Supplied data
----

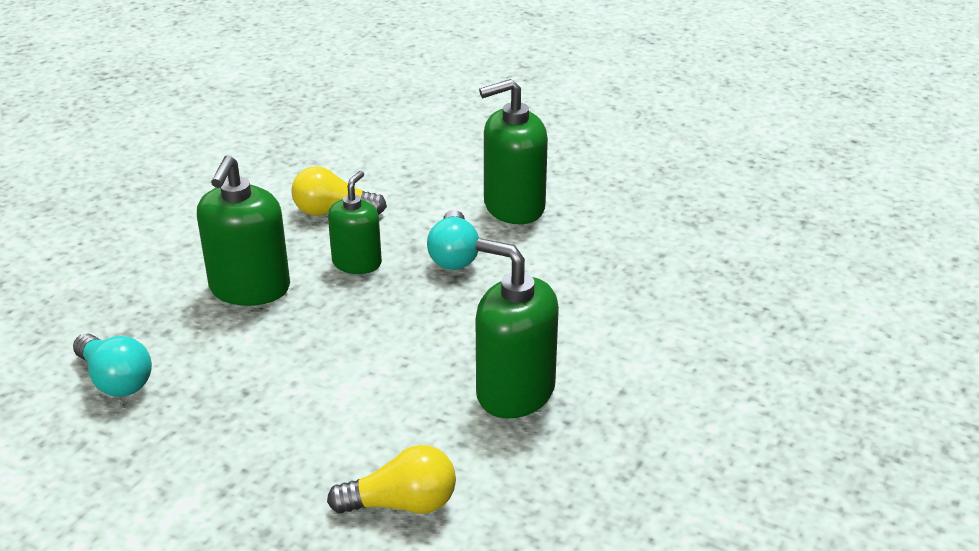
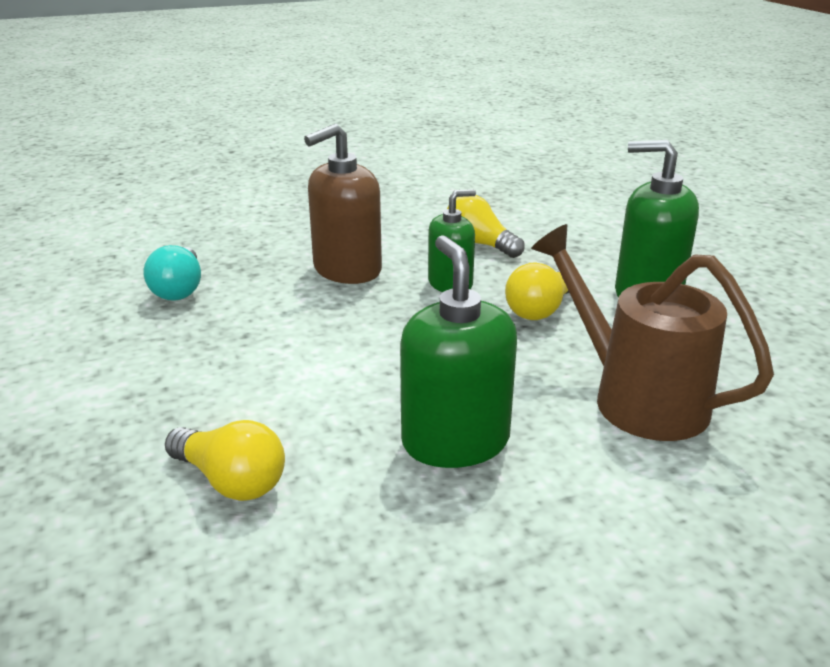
camera: 40 degrees right, 5 degrees down
(250, 288) = (347, 270): green soap dispenser -> brown soap dispenser
(453, 255) = (541, 309): turquoise light bulb -> yellow light bulb
(590, 299) = (635, 397): none -> brown watering can

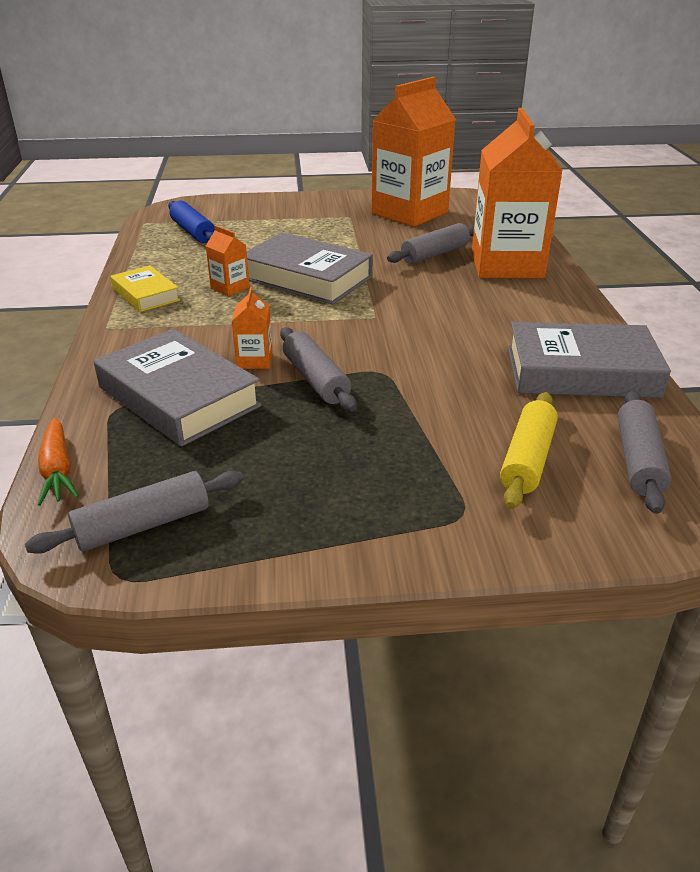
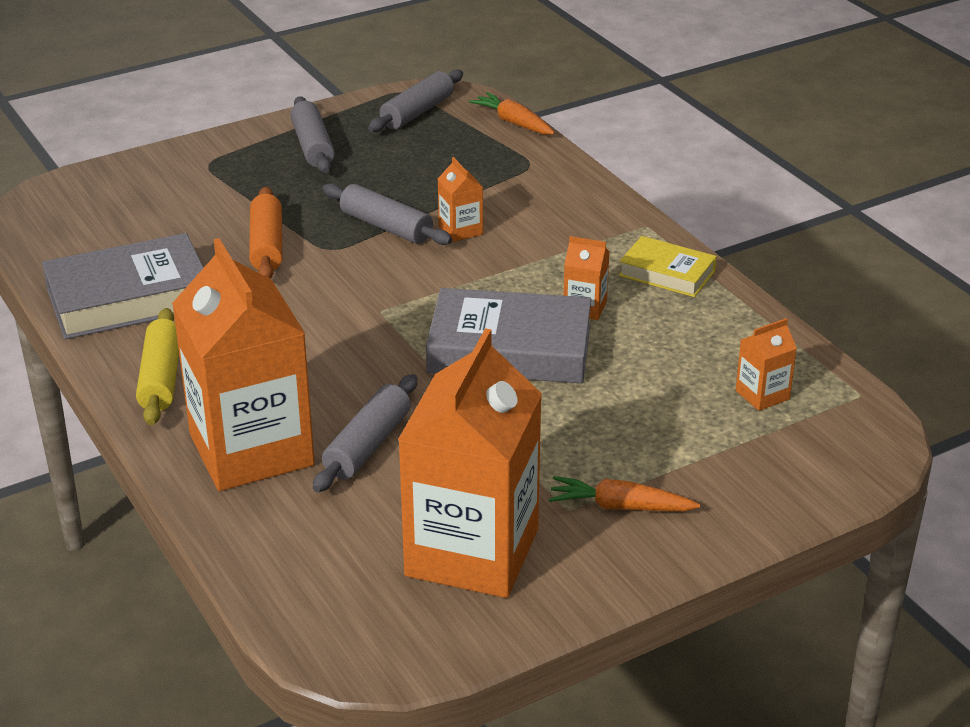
camera: 155 degrees right, 0 degrees up
(178, 397) = (491, 185): grey book -> none
(193, 232) = (762, 395): blue rolling pin -> orange carton
(323, 213) = (621, 507): none -> orange carrot
(438, 389) = (267, 245): none -> orange rolling pin
(527, 459) = (169, 207): yellow rolling pin -> yellow rolling pin (161, 378)
(638, 460) = (77, 227): grey rolling pin -> grey rolling pin (312, 146)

----

Using the data above, say how many lines include "yellow". No other reply is needed.

2